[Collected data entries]
-*-*-
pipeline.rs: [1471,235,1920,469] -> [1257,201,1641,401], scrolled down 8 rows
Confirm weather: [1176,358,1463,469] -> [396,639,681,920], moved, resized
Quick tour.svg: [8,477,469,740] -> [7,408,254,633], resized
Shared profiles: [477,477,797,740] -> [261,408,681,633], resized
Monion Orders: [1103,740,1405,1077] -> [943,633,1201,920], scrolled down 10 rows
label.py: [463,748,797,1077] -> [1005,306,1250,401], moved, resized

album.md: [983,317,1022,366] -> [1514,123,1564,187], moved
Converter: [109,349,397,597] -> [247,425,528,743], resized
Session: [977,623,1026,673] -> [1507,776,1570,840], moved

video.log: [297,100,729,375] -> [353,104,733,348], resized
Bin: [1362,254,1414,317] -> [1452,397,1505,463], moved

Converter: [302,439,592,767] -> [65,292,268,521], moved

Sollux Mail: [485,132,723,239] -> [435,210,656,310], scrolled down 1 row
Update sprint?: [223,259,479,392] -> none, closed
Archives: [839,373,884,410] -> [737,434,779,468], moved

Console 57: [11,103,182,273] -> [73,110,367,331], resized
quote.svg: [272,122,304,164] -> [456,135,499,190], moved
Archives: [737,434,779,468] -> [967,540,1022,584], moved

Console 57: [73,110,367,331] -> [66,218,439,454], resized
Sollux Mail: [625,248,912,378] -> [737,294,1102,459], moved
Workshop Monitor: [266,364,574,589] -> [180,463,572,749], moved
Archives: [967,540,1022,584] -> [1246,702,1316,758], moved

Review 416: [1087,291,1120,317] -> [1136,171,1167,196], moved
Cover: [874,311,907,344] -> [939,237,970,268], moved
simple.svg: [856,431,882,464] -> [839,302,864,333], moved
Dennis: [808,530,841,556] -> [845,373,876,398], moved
-*-*-
#### [How to complete this task]
With the line containing "Sollux Mail: [625,248,912,378]" as the first and the final line of the records as the last, copy that span exactly and nothing more.

#### [Response area]
Sollux Mail: [625,248,912,378] -> [737,294,1102,459], moved
Workshop Monitor: [266,364,574,589] -> [180,463,572,749], moved
Archives: [967,540,1022,584] -> [1246,702,1316,758], moved

Review 416: [1087,291,1120,317] -> [1136,171,1167,196], moved
Cover: [874,311,907,344] -> [939,237,970,268], moved
simple.svg: [856,431,882,464] -> [839,302,864,333], moved
Dennis: [808,530,841,556] -> [845,373,876,398], moved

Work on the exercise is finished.